## Supplied material
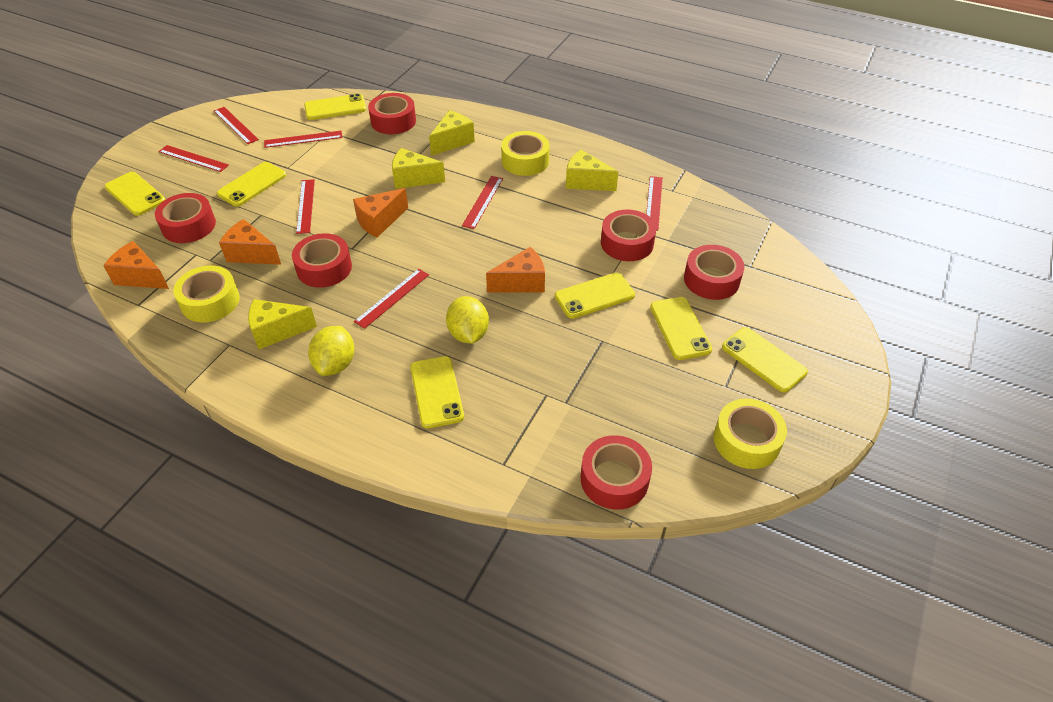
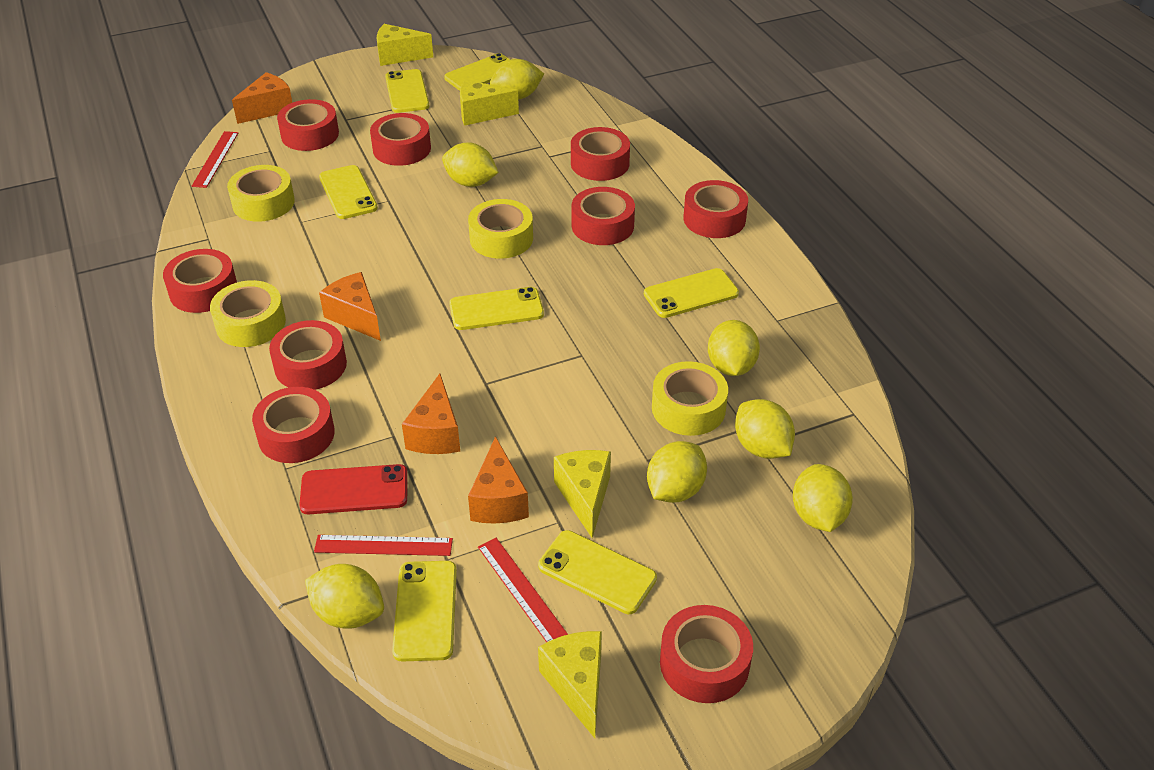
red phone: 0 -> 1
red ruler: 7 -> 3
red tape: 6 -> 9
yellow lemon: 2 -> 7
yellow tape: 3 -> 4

## How to complete this task
Images must not appear in the copy; reproduce everything else in the records verbatim.

## Expected answer
red phone: 0 -> 1
red ruler: 7 -> 3
red tape: 6 -> 9
yellow lemon: 2 -> 7
yellow tape: 3 -> 4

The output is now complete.